*** INFORMATION SUPPLIED ***

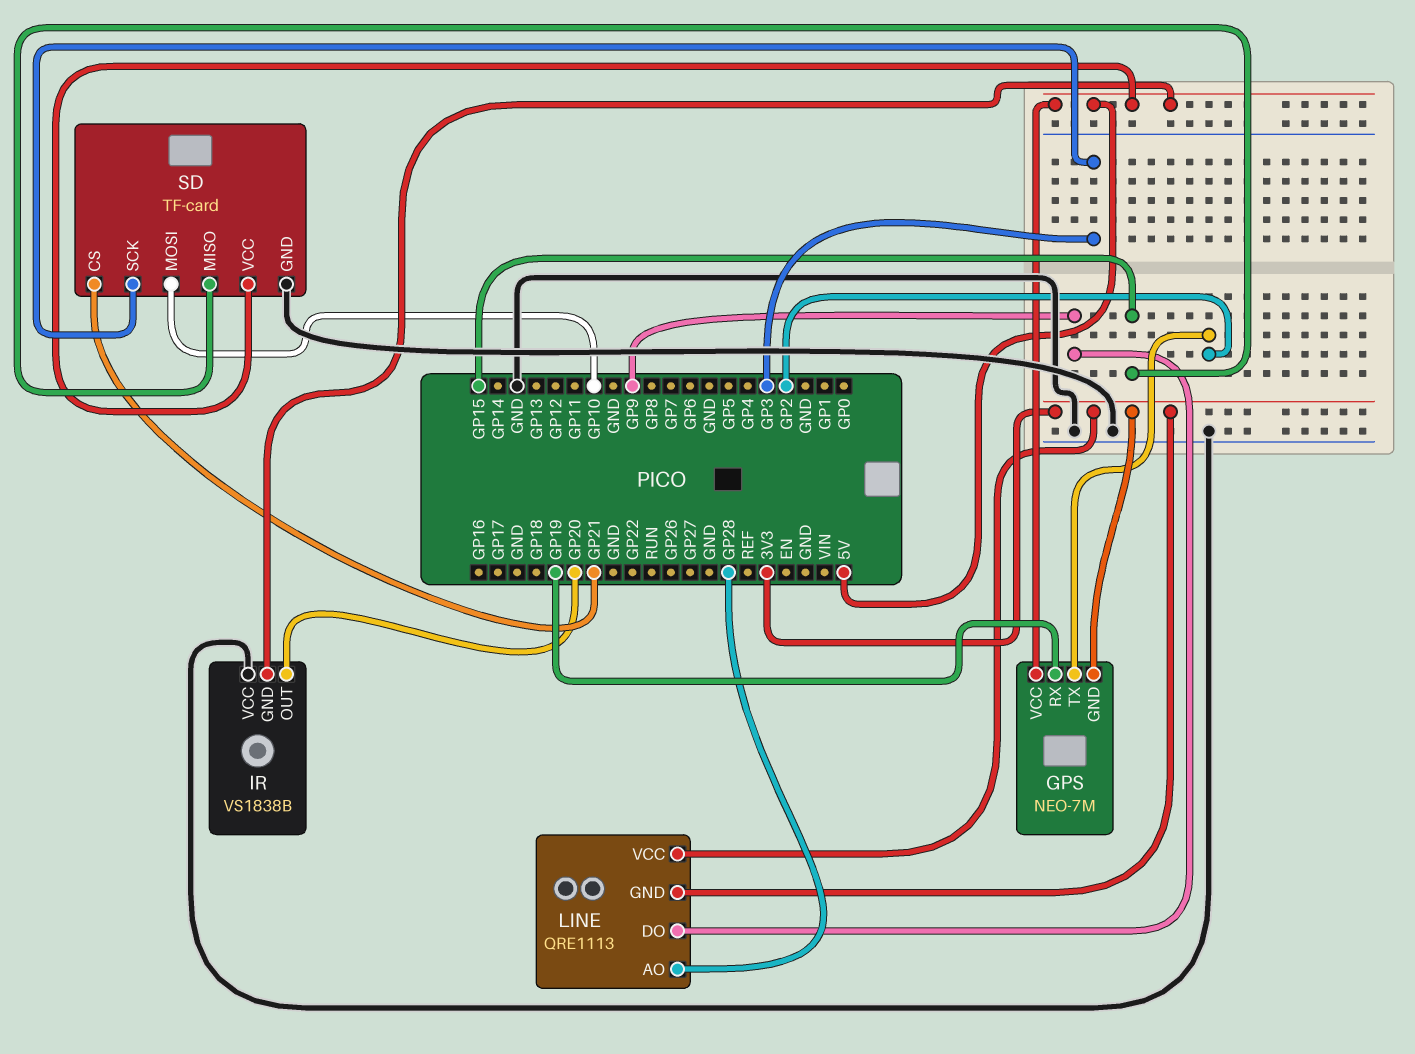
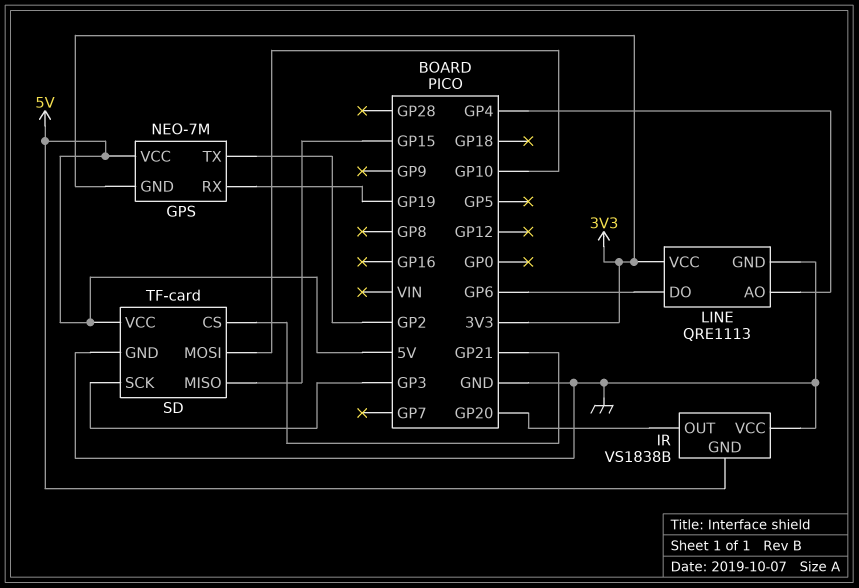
LINE pin AO: GP28 -> GP4
LINE pin DO: GP9 -> GP6
LINE pin GND: 3V3 -> GND

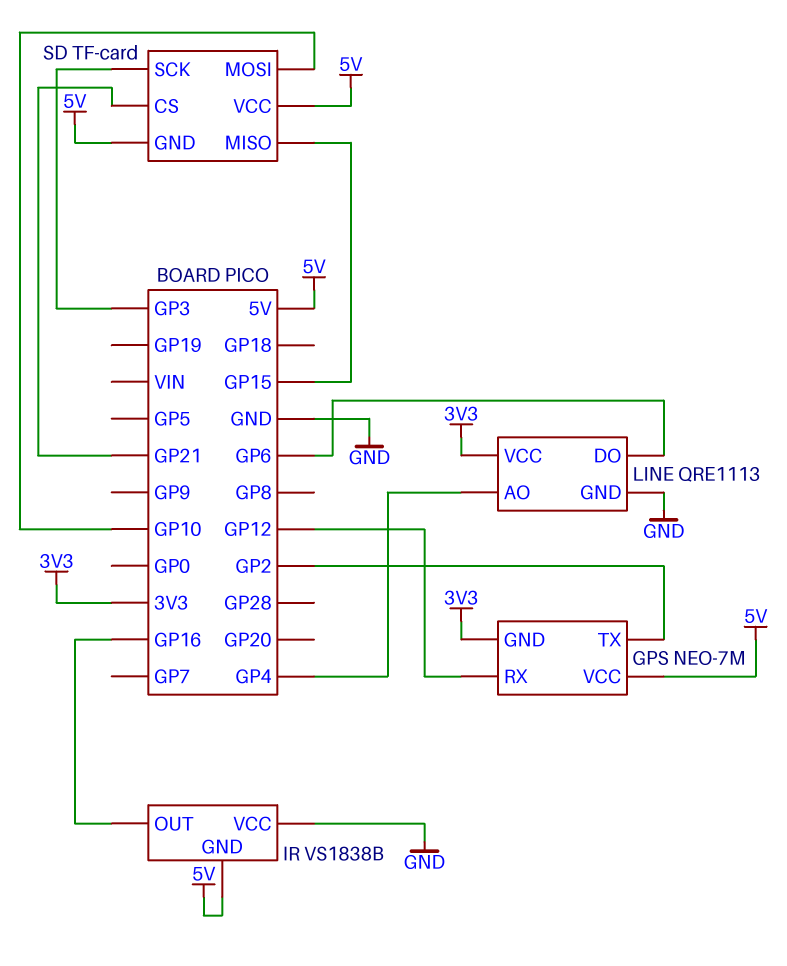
GPS pin RX: GP19 -> GP12
IR pin OUT: GP20 -> GP16
SD pin GND: GND -> 5V

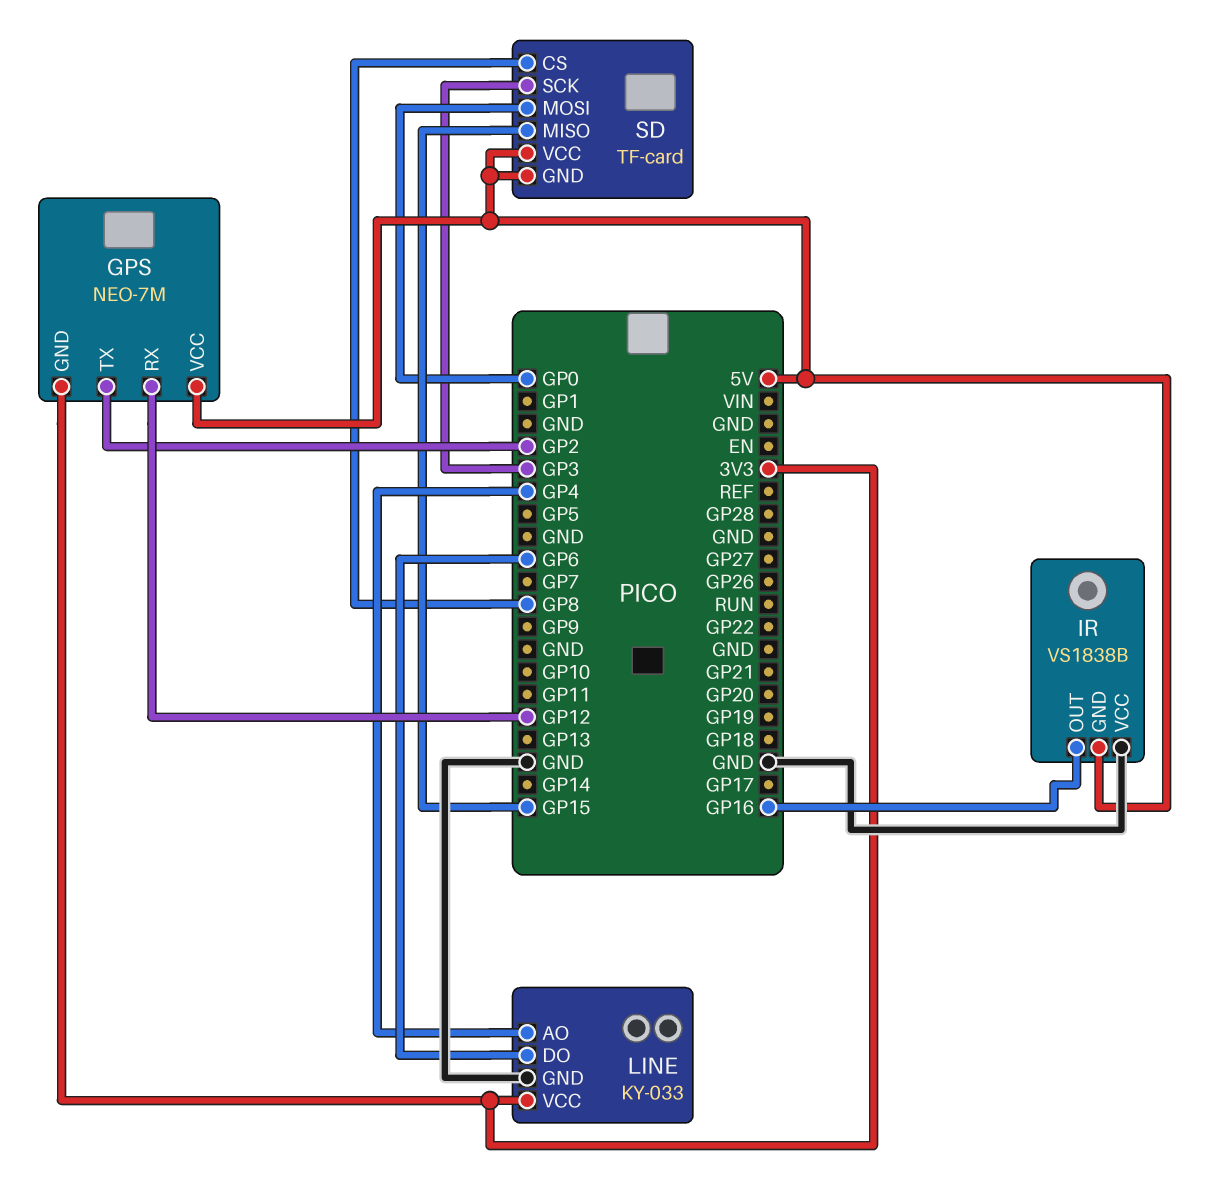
LINE: QRE1113 -> KY-033
SD pin CS: GP21 -> GP8
SD pin MOSI: GP10 -> GP0

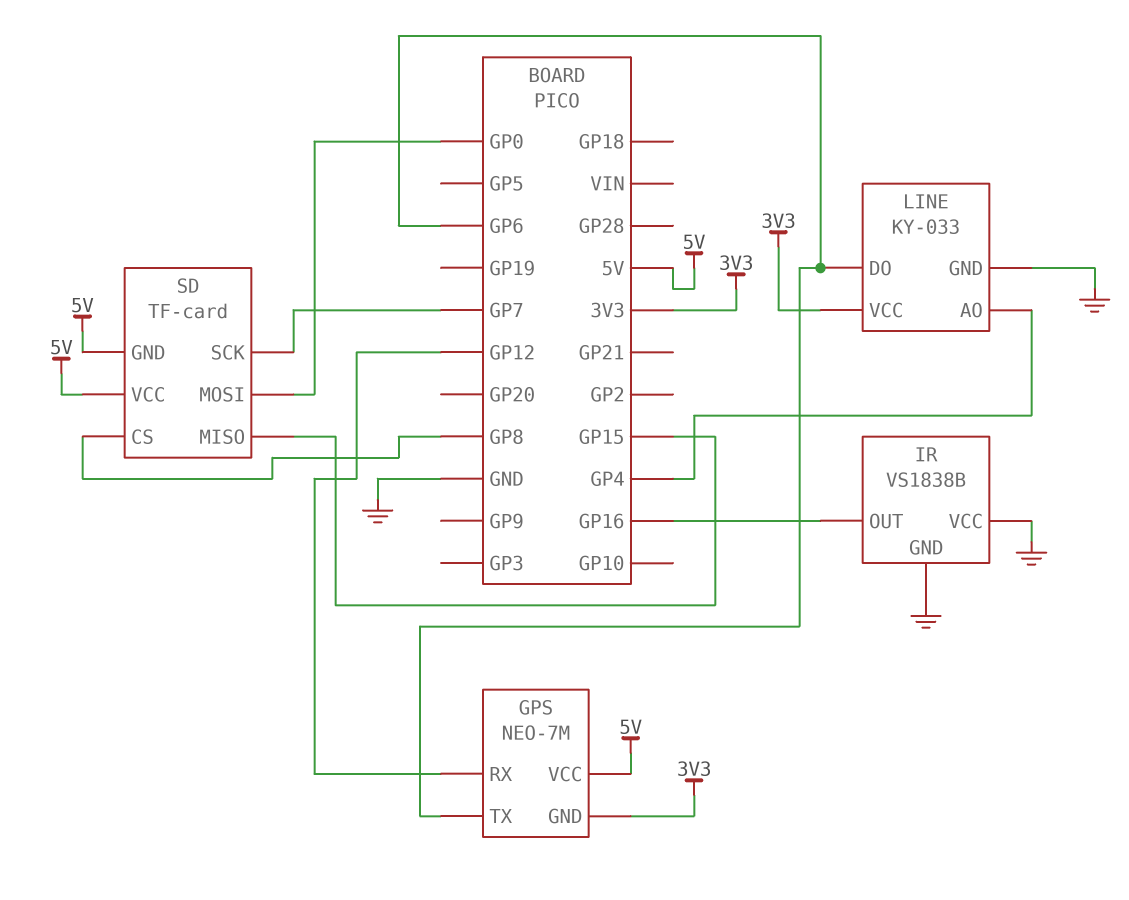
GPS pin TX: GP2 -> GP6
IR pin GND: 5V -> GND
SD pin SCK: GP3 -> GP7

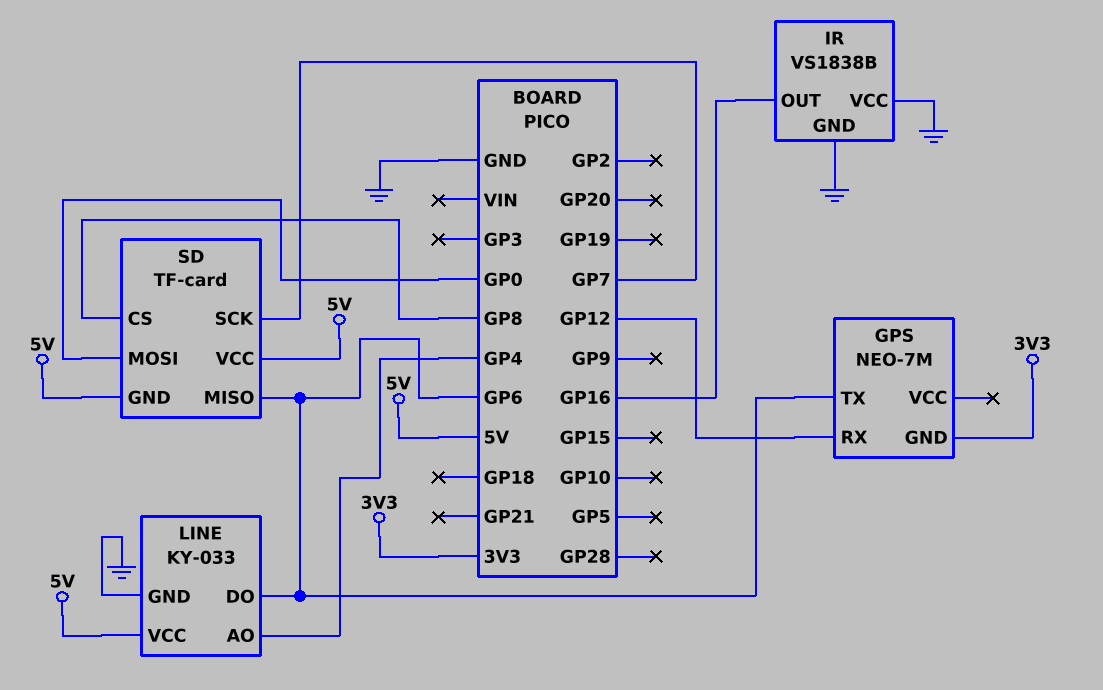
GPS pin VCC: 5V -> none
LINE pin VCC: 3V3 -> 5V
SD pin MISO: GP15 -> GP6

*** End of INFORMATION SUPPLIED ***

PROBLEM DETAILS: Each entry above must be restated word for word; the pictures stay out of the copy.

EXERCISE ANSWER:
LINE pin AO: GP28 -> GP4
LINE pin DO: GP9 -> GP6
LINE pin GND: 3V3 -> GND

GPS pin RX: GP19 -> GP12
IR pin OUT: GP20 -> GP16
SD pin GND: GND -> 5V

LINE: QRE1113 -> KY-033
SD pin CS: GP21 -> GP8
SD pin MOSI: GP10 -> GP0

GPS pin TX: GP2 -> GP6
IR pin GND: 5V -> GND
SD pin SCK: GP3 -> GP7

GPS pin VCC: 5V -> none
LINE pin VCC: 3V3 -> 5V
SD pin MISO: GP15 -> GP6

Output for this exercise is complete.